[Opening Source data section]
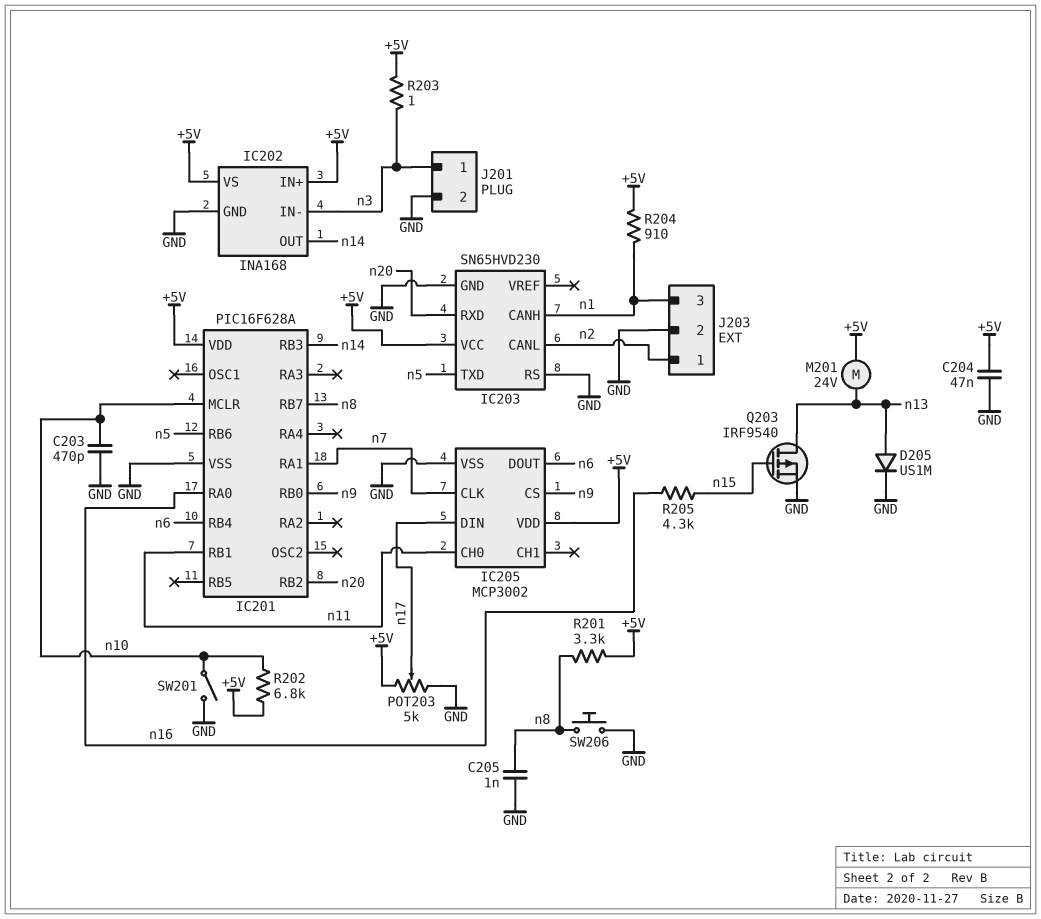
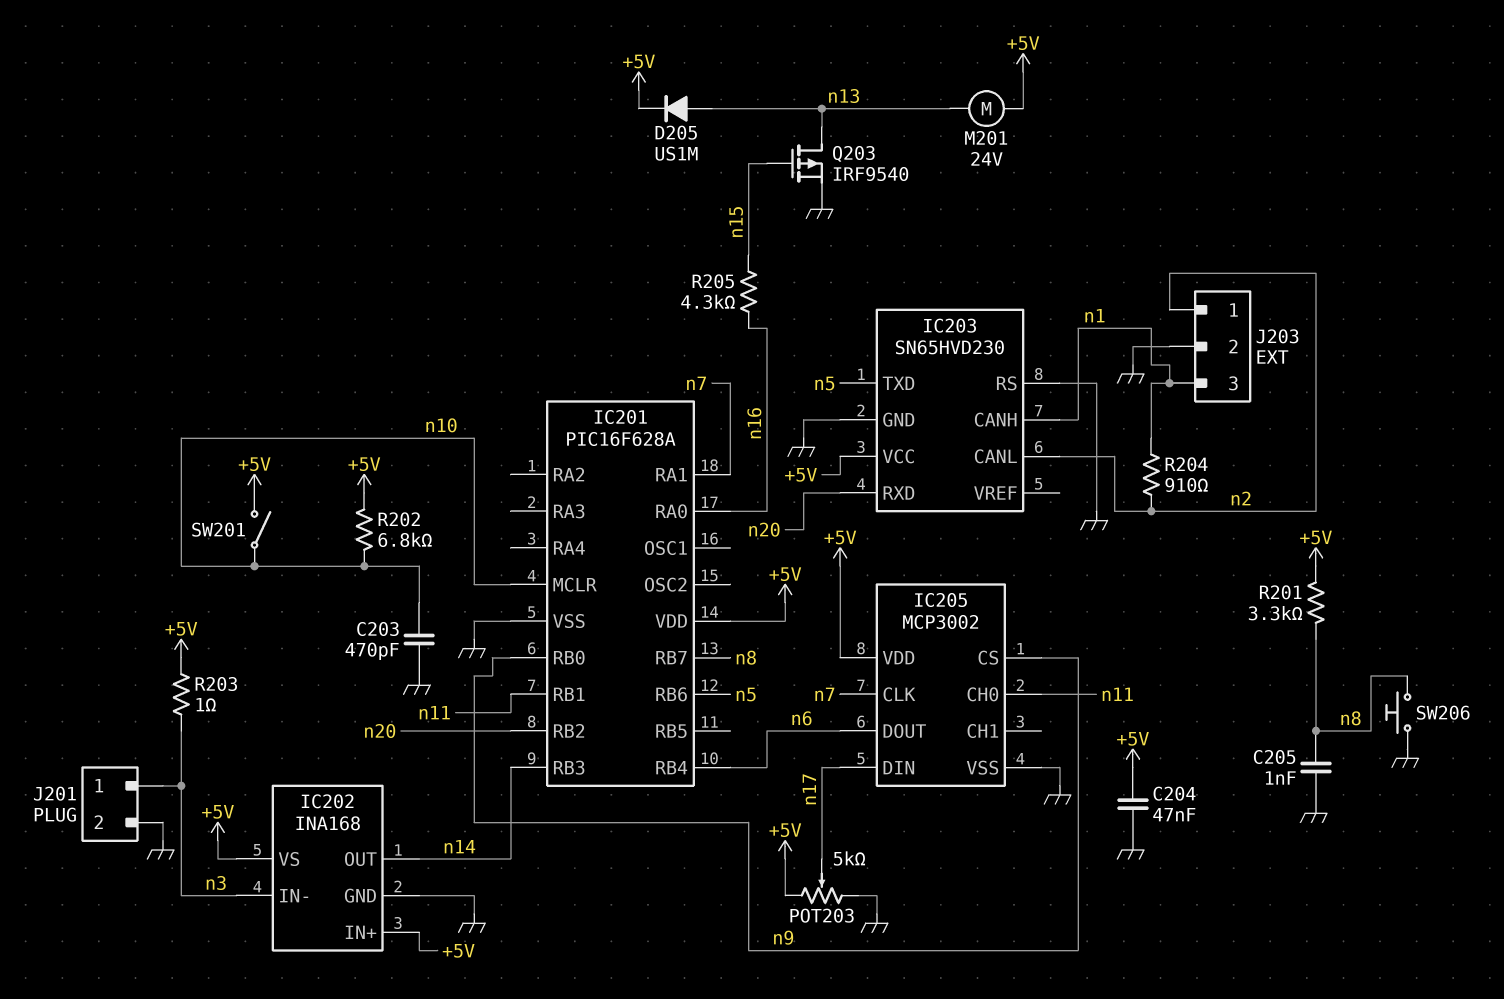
D205: diode US1M (A n13, K GND) -> diode US1M (A n13, K +5V)
R204: 910 (+5V, n1) -> 910 (n1, n2)
SW201: switch (GND, n10) -> switch (+5V, n10)

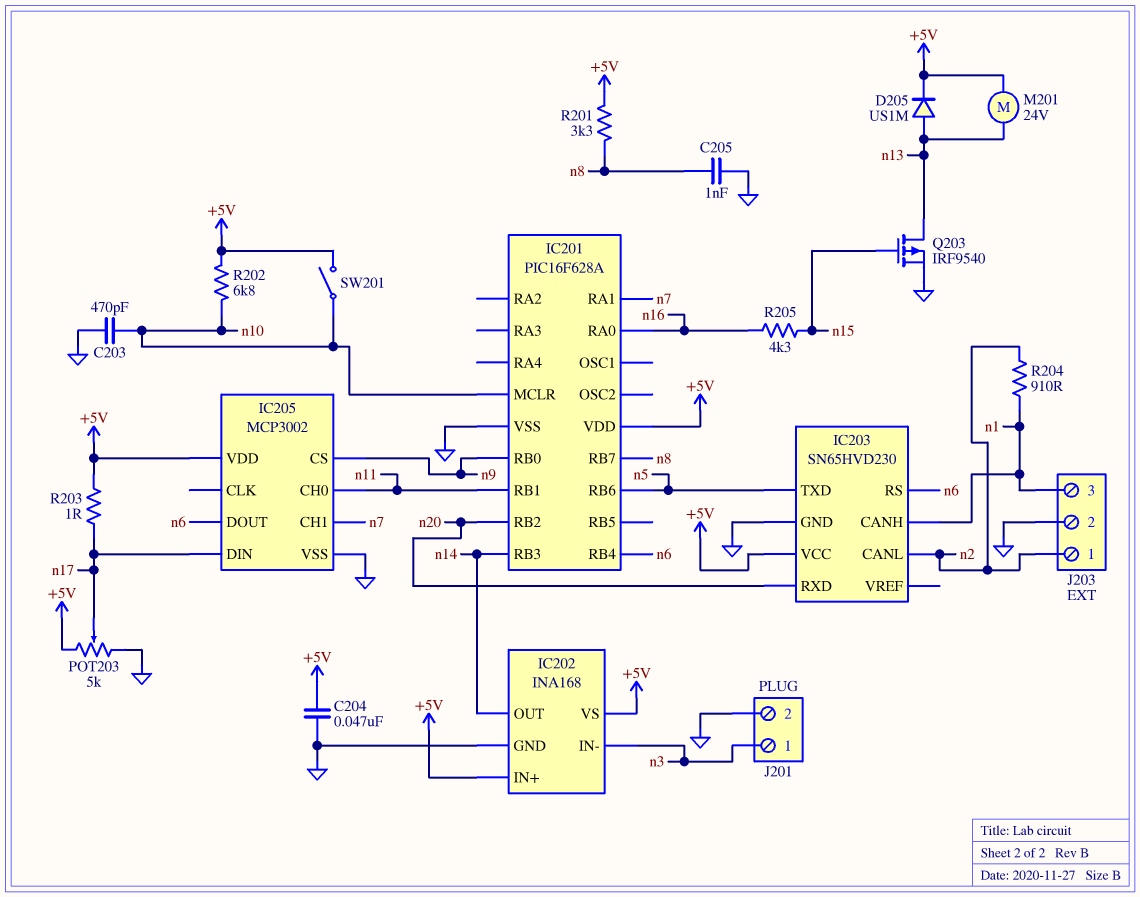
IC203 pin RS: GND -> n6
IC205 pin CH1: none -> n7
IC205 pin CLK: n7 -> none
R203: 1 (+5V, n3) -> 1 (+5V, n17)
SW206: button (GND, n8) -> none

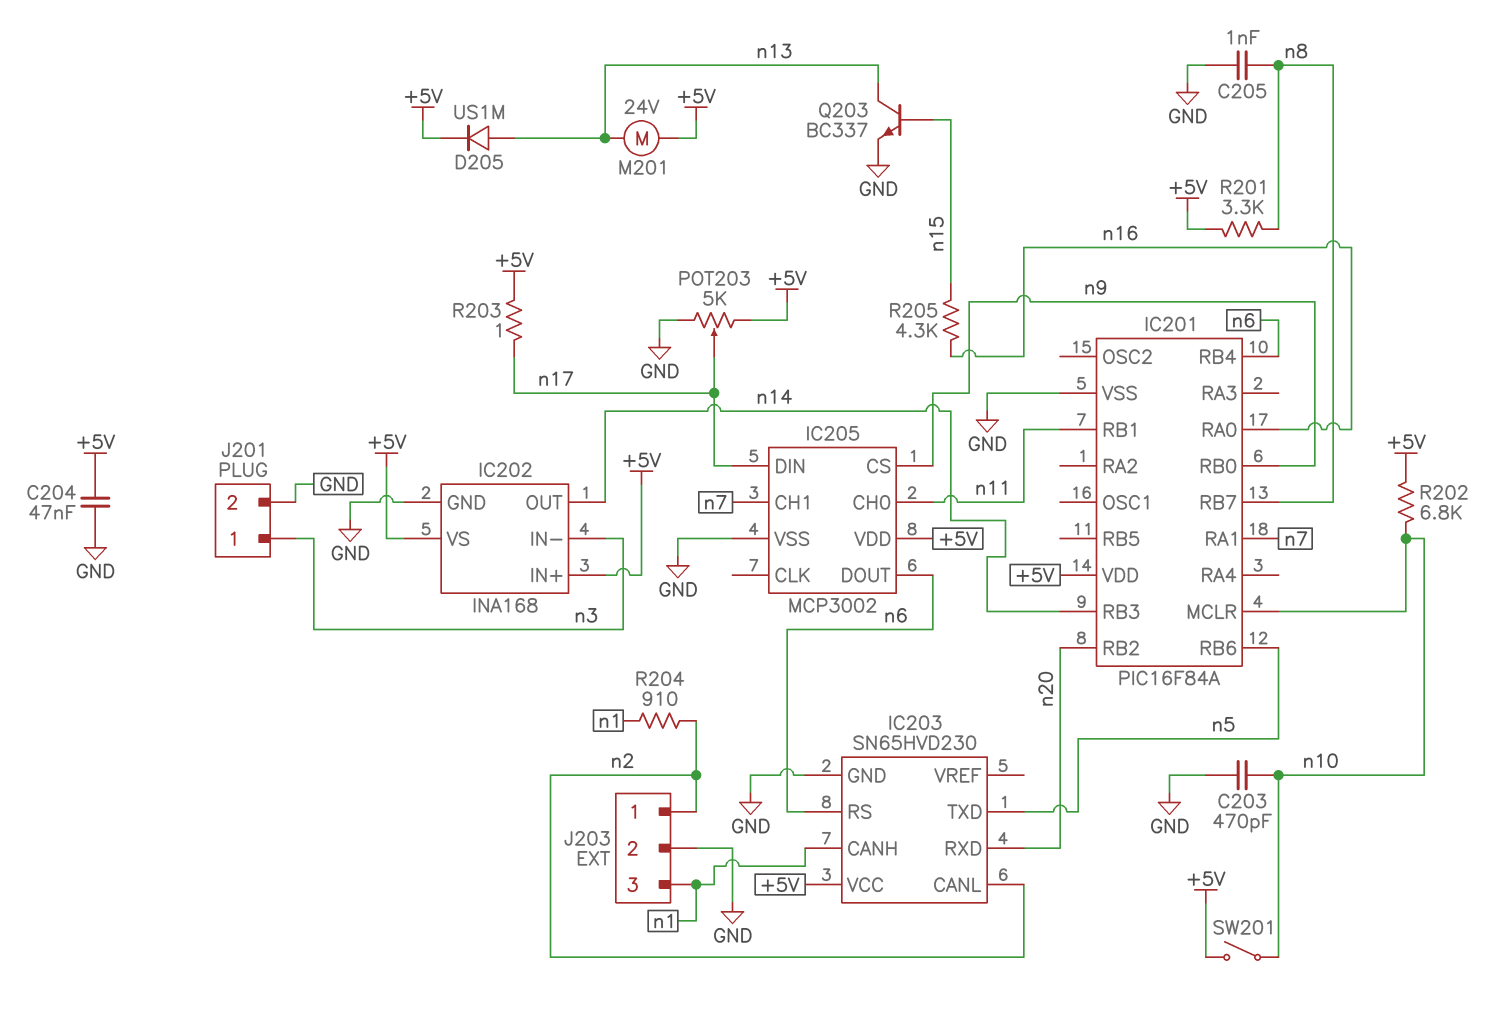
IC201: PIC16F628A -> PIC16F84A
Q203: PMOS IRF9540 (G n15, D n13, S GND) -> NPN BC337 (B n15, C n13, E GND)

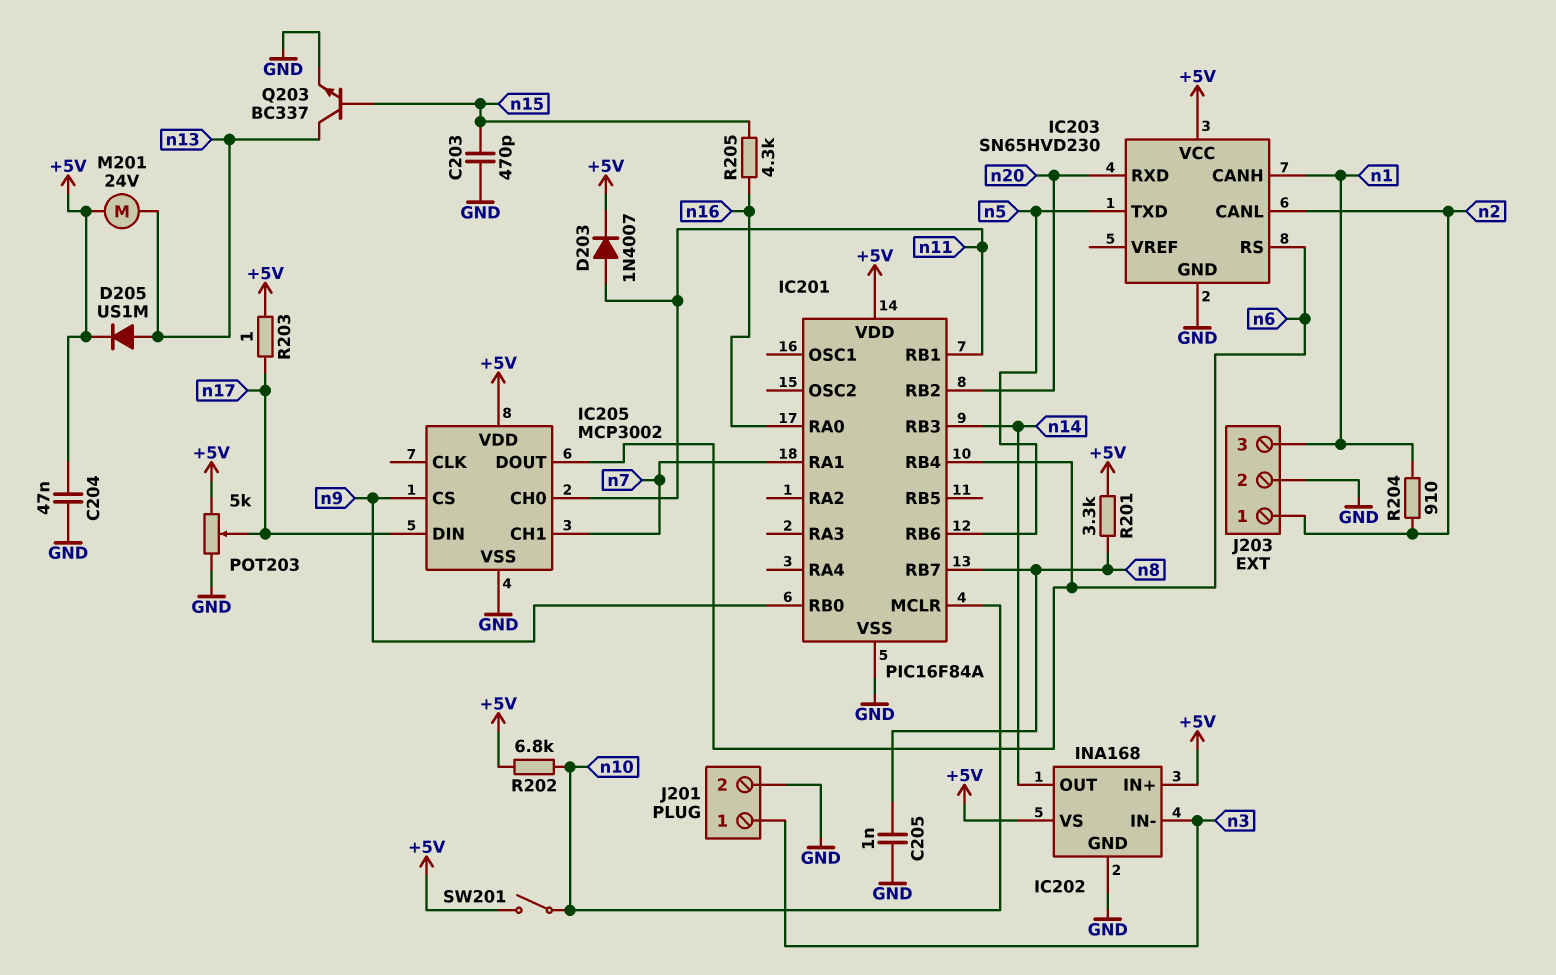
C203: 470pF (GND, n10) -> 470pF (GND, n15)
D203: none -> diode 1N4007 (A n11, K +5V)

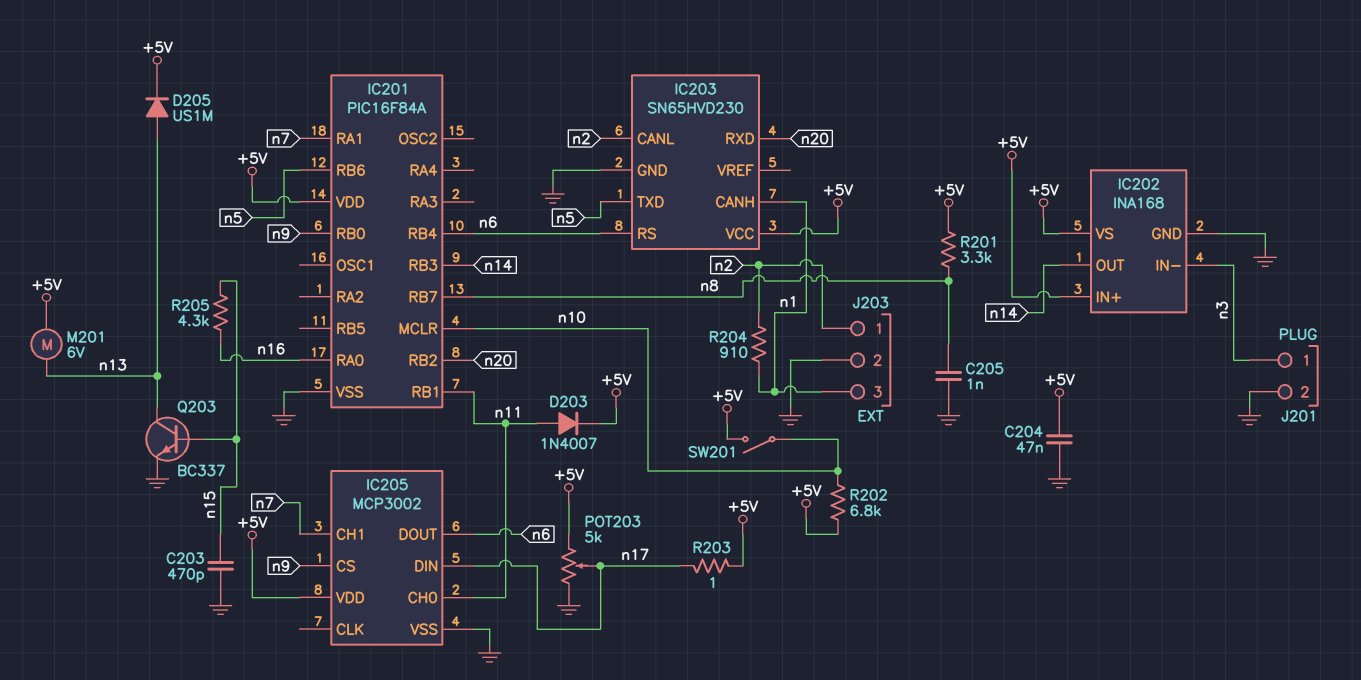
M201: motor 24V (+5V, n13) -> motor 6V (+5V, n13)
[Closing Source data section]
• Exercise requirements: Everything from the line containing "IC205 pin CLK: n7 -> none" to the last line of the listing above is to be written out exactly, except the pictures, and nothing else.

• Exercise solution:
IC205 pin CLK: n7 -> none
R203: 1 (+5V, n3) -> 1 (+5V, n17)
SW206: button (GND, n8) -> none

IC201: PIC16F628A -> PIC16F84A
Q203: PMOS IRF9540 (G n15, D n13, S GND) -> NPN BC337 (B n15, C n13, E GND)

C203: 470pF (GND, n10) -> 470pF (GND, n15)
D203: none -> diode 1N4007 (A n11, K +5V)

M201: motor 24V (+5V, n13) -> motor 6V (+5V, n13)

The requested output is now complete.